### What to produce
Write each entry down again precisely, skipping nothing.

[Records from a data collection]
=== Begin Enclosure ===

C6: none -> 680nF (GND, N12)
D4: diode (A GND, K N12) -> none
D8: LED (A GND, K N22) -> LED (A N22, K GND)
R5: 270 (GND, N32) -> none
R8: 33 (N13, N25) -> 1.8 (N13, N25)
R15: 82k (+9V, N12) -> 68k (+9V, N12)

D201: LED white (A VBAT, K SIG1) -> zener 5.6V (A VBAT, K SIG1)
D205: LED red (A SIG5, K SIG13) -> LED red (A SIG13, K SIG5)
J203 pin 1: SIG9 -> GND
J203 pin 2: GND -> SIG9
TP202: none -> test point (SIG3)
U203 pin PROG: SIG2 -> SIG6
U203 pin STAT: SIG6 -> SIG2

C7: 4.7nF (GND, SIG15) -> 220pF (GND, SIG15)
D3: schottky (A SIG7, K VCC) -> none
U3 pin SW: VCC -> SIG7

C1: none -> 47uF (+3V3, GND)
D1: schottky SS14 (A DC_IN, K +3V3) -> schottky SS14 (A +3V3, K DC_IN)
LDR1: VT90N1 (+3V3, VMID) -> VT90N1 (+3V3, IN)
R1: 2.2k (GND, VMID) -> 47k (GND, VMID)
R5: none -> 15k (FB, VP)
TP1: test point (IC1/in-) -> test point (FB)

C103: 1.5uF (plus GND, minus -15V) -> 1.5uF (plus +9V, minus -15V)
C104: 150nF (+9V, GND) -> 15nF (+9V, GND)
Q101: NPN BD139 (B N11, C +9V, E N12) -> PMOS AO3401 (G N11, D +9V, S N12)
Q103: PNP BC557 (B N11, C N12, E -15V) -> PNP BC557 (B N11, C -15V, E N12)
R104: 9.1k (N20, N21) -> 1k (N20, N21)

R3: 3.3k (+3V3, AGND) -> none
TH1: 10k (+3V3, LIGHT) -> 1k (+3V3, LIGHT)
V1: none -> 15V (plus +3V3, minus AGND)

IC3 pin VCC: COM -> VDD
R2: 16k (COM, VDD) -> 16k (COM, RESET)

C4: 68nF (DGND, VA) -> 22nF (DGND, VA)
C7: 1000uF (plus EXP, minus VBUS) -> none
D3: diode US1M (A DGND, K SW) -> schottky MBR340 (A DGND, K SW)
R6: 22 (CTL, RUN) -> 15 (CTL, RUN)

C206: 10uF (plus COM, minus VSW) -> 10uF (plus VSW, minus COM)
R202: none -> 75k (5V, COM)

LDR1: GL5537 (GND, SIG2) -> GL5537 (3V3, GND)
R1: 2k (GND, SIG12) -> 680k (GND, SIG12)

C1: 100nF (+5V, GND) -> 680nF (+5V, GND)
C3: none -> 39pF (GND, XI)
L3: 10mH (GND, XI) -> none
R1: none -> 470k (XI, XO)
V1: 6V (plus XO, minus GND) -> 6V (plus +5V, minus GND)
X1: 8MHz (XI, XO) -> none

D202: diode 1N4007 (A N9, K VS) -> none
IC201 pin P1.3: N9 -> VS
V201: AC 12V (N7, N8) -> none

=== End Enclosure ===

### Answer to the exercise
C6: none -> 680nF (GND, N12)
D4: diode (A GND, K N12) -> none
D8: LED (A GND, K N22) -> LED (A N22, K GND)
R5: 270 (GND, N32) -> none
R8: 33 (N13, N25) -> 1.8 (N13, N25)
R15: 82k (+9V, N12) -> 68k (+9V, N12)

D201: LED white (A VBAT, K SIG1) -> zener 5.6V (A VBAT, K SIG1)
D205: LED red (A SIG5, K SIG13) -> LED red (A SIG13, K SIG5)
J203 pin 1: SIG9 -> GND
J203 pin 2: GND -> SIG9
TP202: none -> test point (SIG3)
U203 pin PROG: SIG2 -> SIG6
U203 pin STAT: SIG6 -> SIG2

C7: 4.7nF (GND, SIG15) -> 220pF (GND, SIG15)
D3: schottky (A SIG7, K VCC) -> none
U3 pin SW: VCC -> SIG7

C1: none -> 47uF (+3V3, GND)
D1: schottky SS14 (A DC_IN, K +3V3) -> schottky SS14 (A +3V3, K DC_IN)
LDR1: VT90N1 (+3V3, VMID) -> VT90N1 (+3V3, IN)
R1: 2.2k (GND, VMID) -> 47k (GND, VMID)
R5: none -> 15k (FB, VP)
TP1: test point (IC1/in-) -> test point (FB)

C103: 1.5uF (plus GND, minus -15V) -> 1.5uF (plus +9V, minus -15V)
C104: 150nF (+9V, GND) -> 15nF (+9V, GND)
Q101: NPN BD139 (B N11, C +9V, E N12) -> PMOS AO3401 (G N11, D +9V, S N12)
Q103: PNP BC557 (B N11, C N12, E -15V) -> PNP BC557 (B N11, C -15V, E N12)
R104: 9.1k (N20, N21) -> 1k (N20, N21)

R3: 3.3k (+3V3, AGND) -> none
TH1: 10k (+3V3, LIGHT) -> 1k (+3V3, LIGHT)
V1: none -> 15V (plus +3V3, minus AGND)

IC3 pin VCC: COM -> VDD
R2: 16k (COM, VDD) -> 16k (COM, RESET)

C4: 68nF (DGND, VA) -> 22nF (DGND, VA)
C7: 1000uF (plus EXP, minus VBUS) -> none
D3: diode US1M (A DGND, K SW) -> schottky MBR340 (A DGND, K SW)
R6: 22 (CTL, RUN) -> 15 (CTL, RUN)

C206: 10uF (plus COM, minus VSW) -> 10uF (plus VSW, minus COM)
R202: none -> 75k (5V, COM)

LDR1: GL5537 (GND, SIG2) -> GL5537 (3V3, GND)
R1: 2k (GND, SIG12) -> 680k (GND, SIG12)

C1: 100nF (+5V, GND) -> 680nF (+5V, GND)
C3: none -> 39pF (GND, XI)
L3: 10mH (GND, XI) -> none
R1: none -> 470k (XI, XO)
V1: 6V (plus XO, minus GND) -> 6V (plus +5V, minus GND)
X1: 8MHz (XI, XO) -> none

D202: diode 1N4007 (A N9, K VS) -> none
IC201 pin P1.3: N9 -> VS
V201: AC 12V (N7, N8) -> none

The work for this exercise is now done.